(AVAILABLE RECORDS)
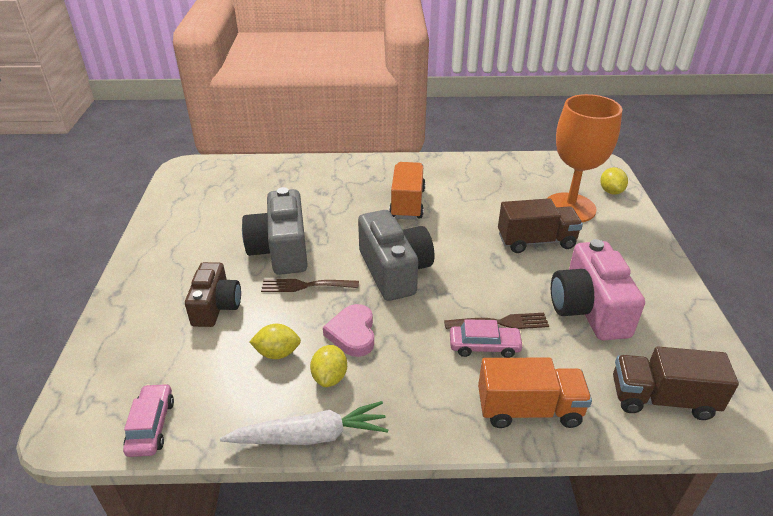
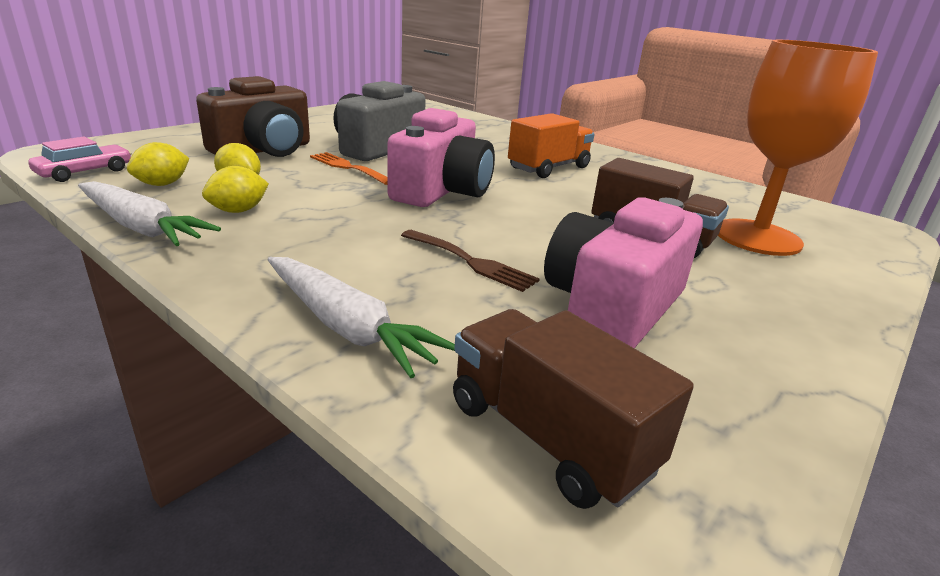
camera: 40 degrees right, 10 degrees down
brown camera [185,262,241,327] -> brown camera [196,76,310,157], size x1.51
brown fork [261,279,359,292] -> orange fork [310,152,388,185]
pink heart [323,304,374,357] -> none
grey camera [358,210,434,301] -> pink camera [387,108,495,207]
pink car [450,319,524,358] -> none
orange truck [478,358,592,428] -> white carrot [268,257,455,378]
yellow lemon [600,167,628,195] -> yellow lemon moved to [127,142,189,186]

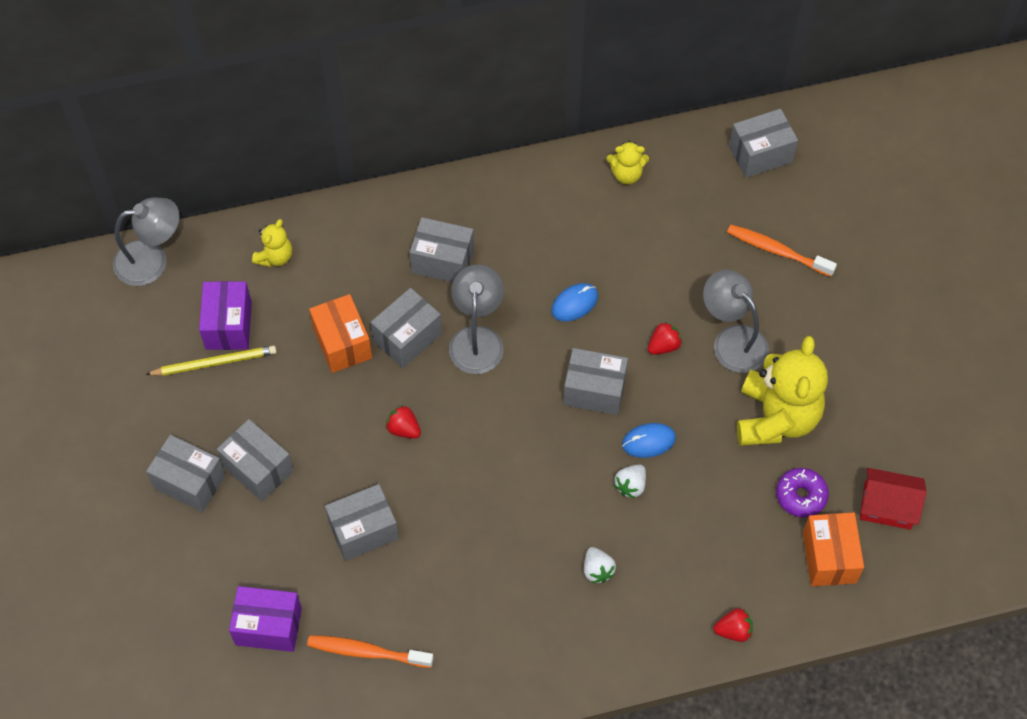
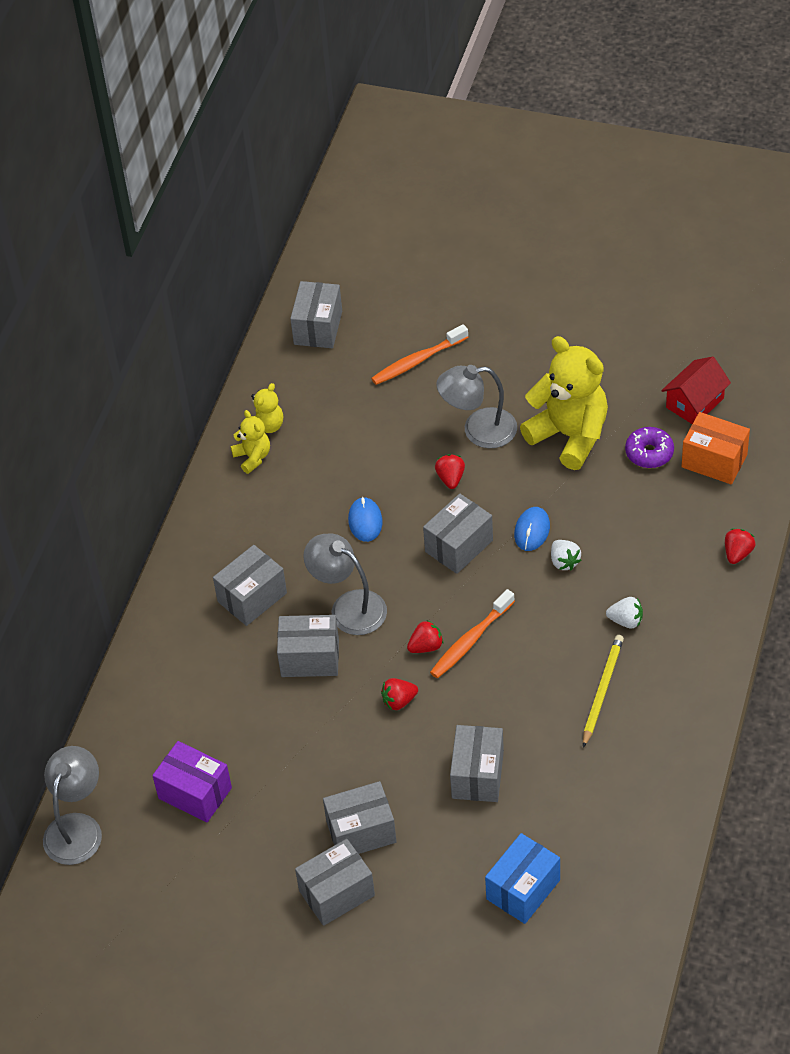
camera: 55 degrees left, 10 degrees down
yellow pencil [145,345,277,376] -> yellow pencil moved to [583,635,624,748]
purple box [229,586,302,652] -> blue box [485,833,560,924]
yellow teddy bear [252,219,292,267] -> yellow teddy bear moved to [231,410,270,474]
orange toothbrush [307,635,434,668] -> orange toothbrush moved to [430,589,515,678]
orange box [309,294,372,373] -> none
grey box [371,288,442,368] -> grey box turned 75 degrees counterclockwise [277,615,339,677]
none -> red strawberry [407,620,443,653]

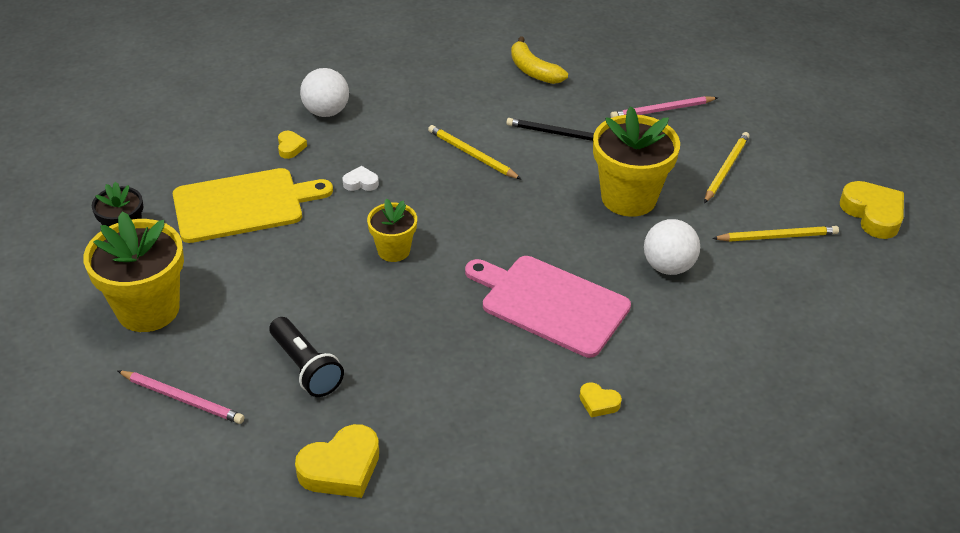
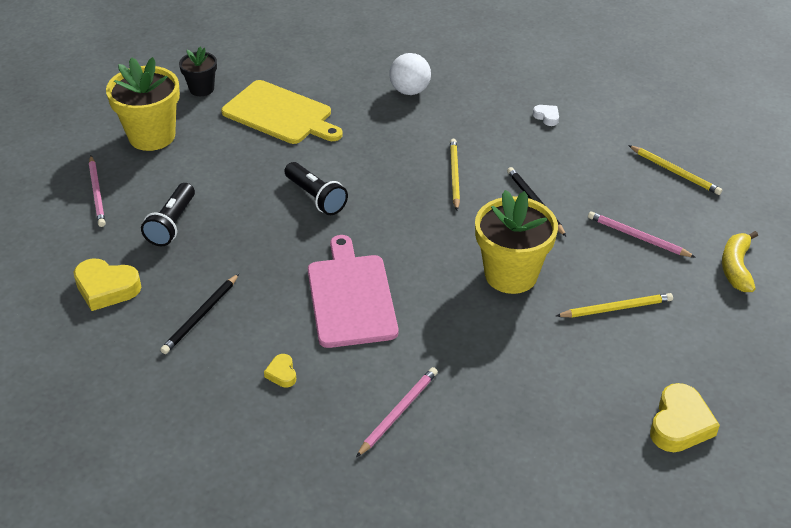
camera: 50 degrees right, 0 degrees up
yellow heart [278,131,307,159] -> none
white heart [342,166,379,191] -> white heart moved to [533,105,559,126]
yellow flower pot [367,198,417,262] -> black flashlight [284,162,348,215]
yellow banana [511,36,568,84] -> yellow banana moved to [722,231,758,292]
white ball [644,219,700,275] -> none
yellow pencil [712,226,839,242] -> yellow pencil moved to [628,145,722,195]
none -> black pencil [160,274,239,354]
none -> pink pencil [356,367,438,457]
(End AVAILABLE RECORDS)
» TASK
Taking the records above as input, show every line in which the word "camera" is present.

» TASK OUTPUT
camera: 40 degrees right, 10 degrees down
brown camera [185,262,241,327] -> brown camera [196,76,310,157], size x1.51
grey camera [358,210,434,301] -> pink camera [387,108,495,207]
camera: 55 degrees left, 10 degrees down
camera: 50 degrees right, 0 degrees up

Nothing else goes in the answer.